____ Entries shown
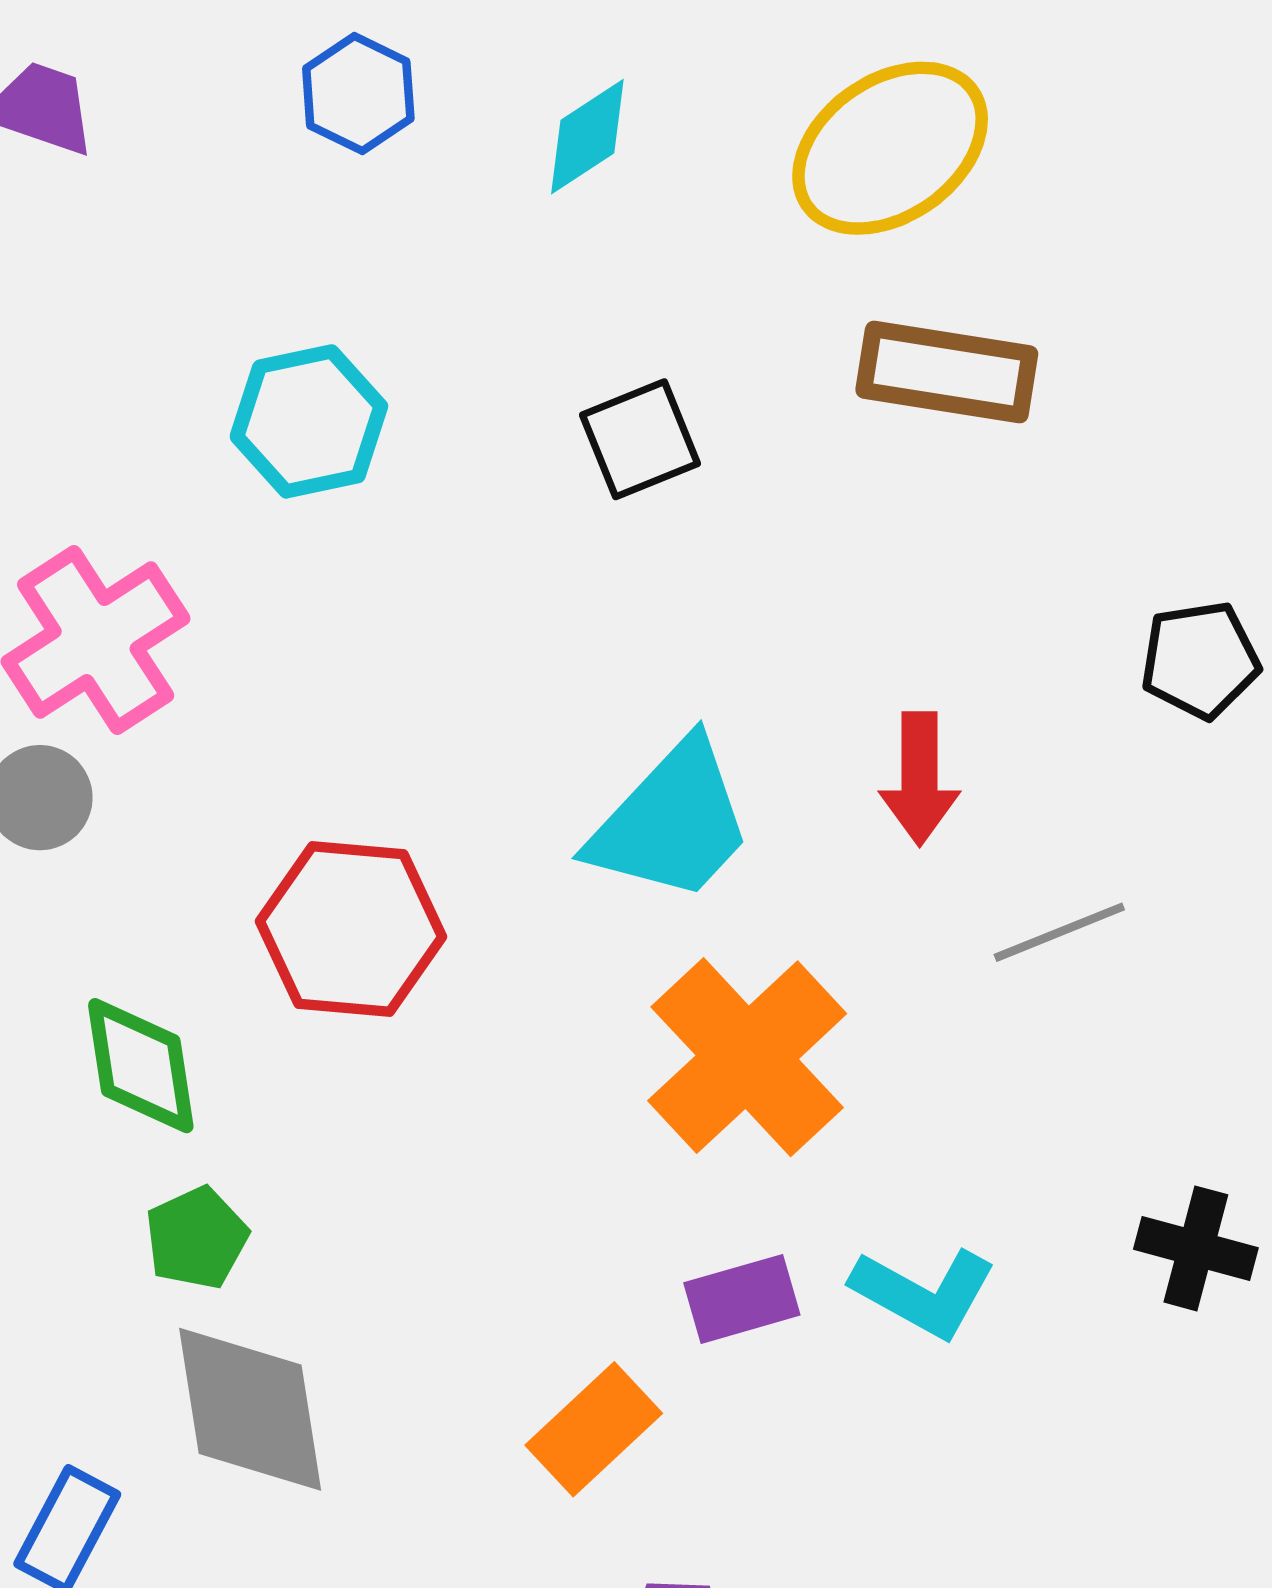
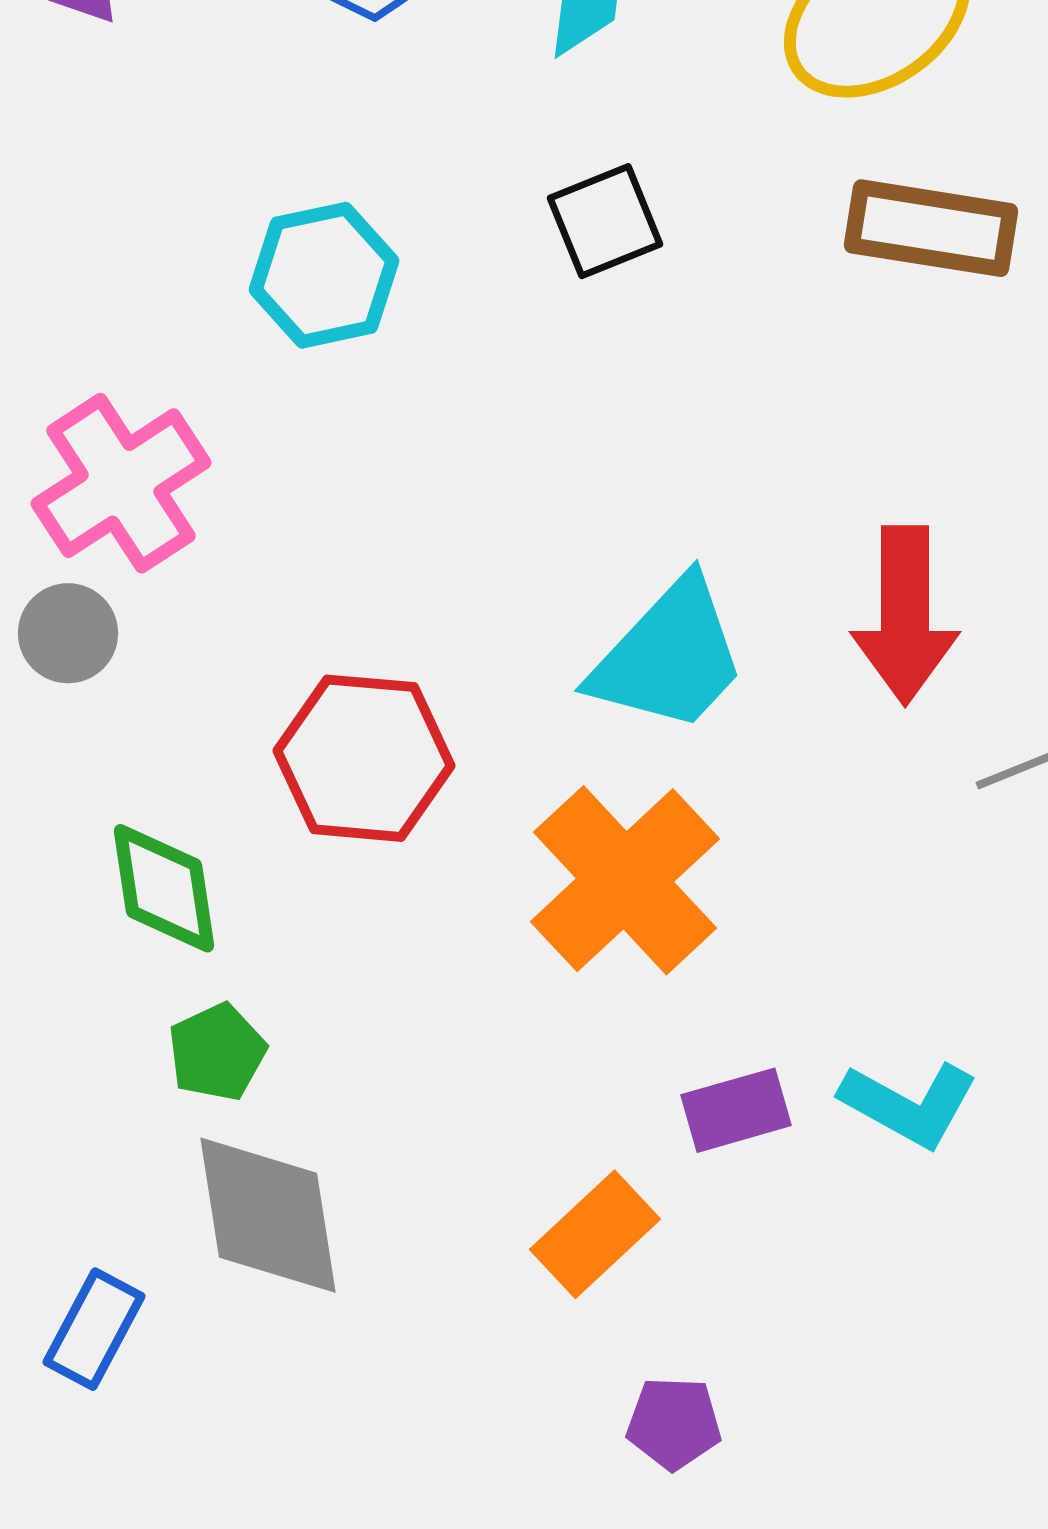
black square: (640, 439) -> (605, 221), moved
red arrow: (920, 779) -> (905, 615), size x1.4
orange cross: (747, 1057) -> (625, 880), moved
________
____ Entries shown
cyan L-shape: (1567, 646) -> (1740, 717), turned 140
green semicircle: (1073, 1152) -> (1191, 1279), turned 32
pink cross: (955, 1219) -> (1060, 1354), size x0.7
________
____ Entries shown
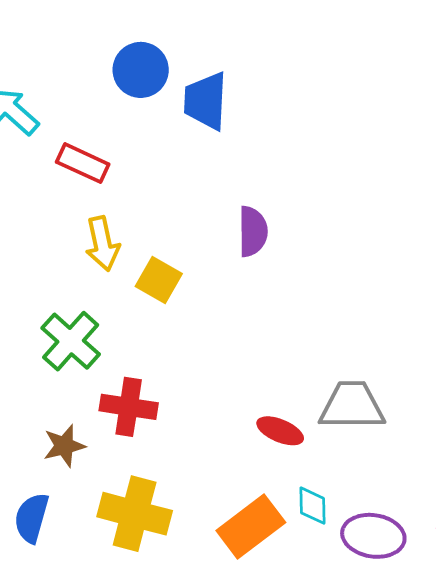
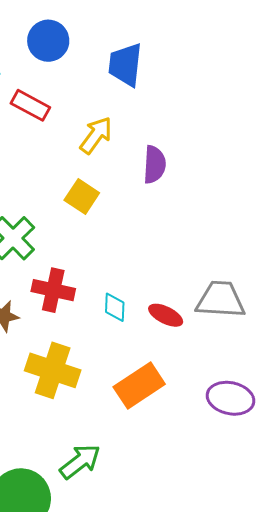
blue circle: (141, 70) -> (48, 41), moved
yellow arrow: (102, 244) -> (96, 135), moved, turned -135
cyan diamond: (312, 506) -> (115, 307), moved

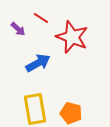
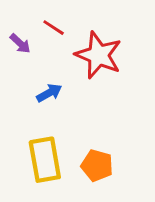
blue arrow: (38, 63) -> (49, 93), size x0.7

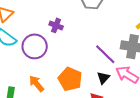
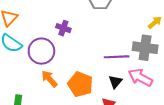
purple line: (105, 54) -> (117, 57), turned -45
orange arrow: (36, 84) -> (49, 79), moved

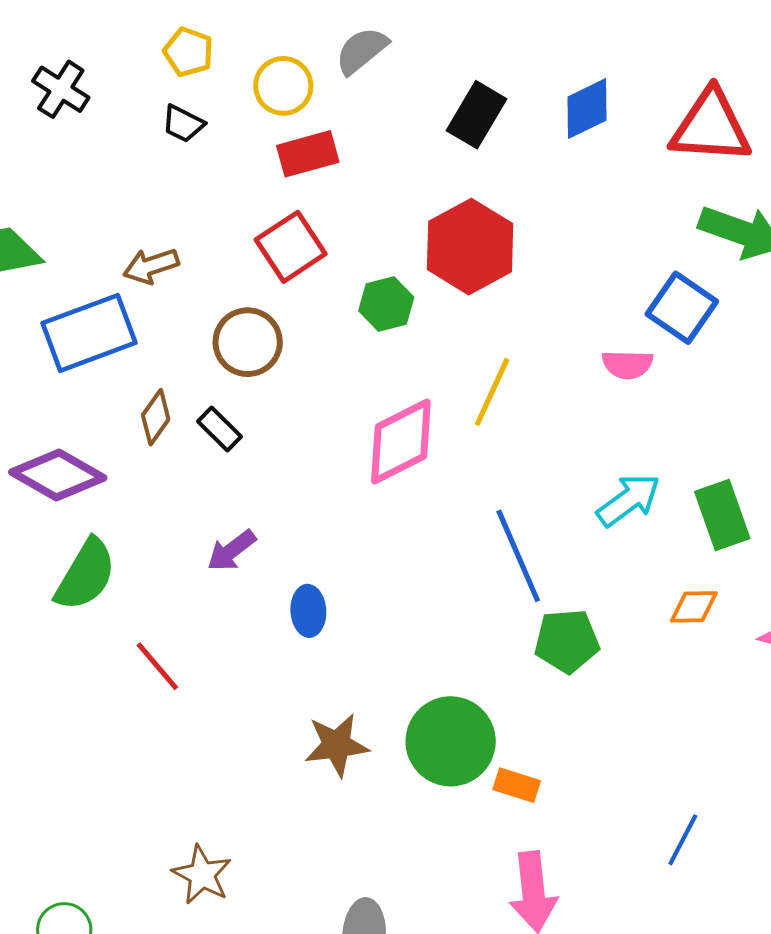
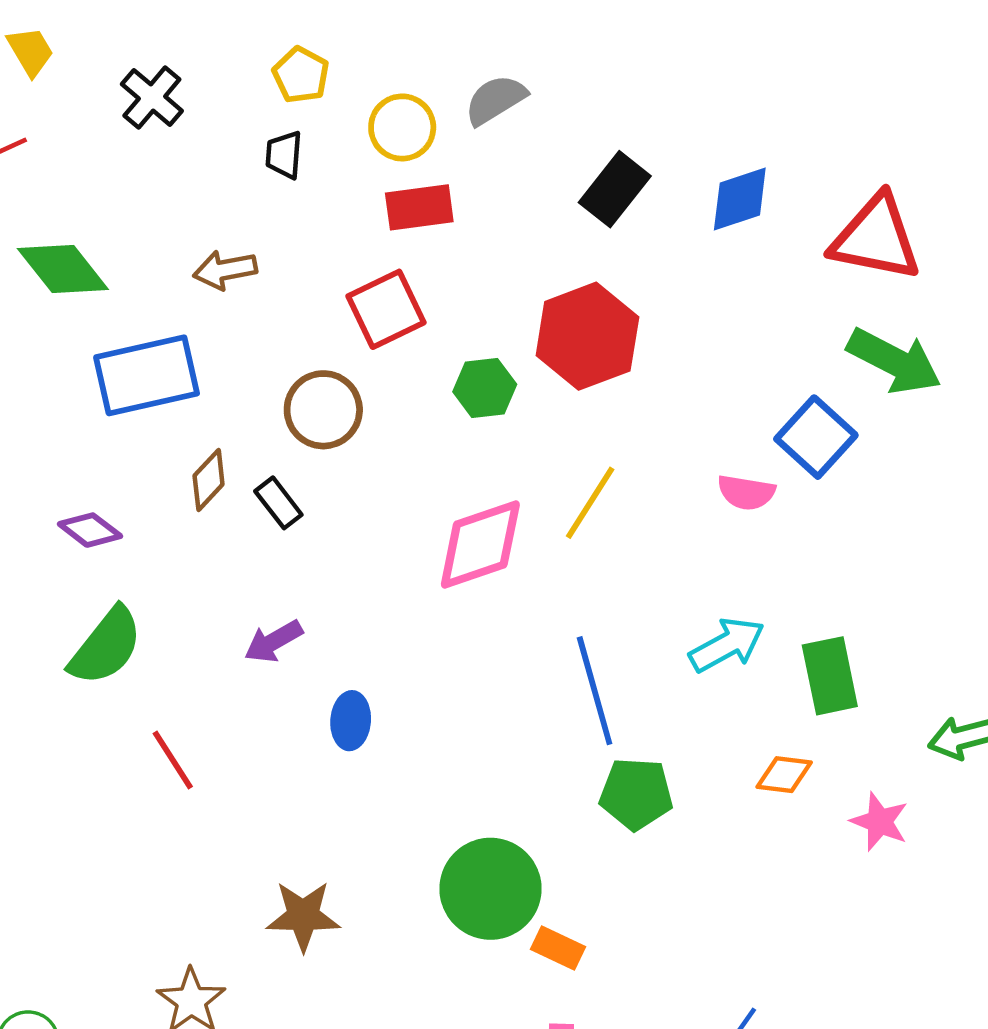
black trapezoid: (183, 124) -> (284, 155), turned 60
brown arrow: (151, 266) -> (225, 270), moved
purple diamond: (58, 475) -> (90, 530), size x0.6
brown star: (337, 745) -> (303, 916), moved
________
• Your assignment
In the listing above, locate the line with "black square: (640, 439) -> (605, 221), moved" and the line with "orange cross: (747, 1057)", then extract exactly those lines and every line between them, and nothing more.

• Answer for the task
black square: (640, 439) -> (605, 221), moved
red arrow: (920, 779) -> (905, 615), size x1.4
orange cross: (747, 1057) -> (625, 880), moved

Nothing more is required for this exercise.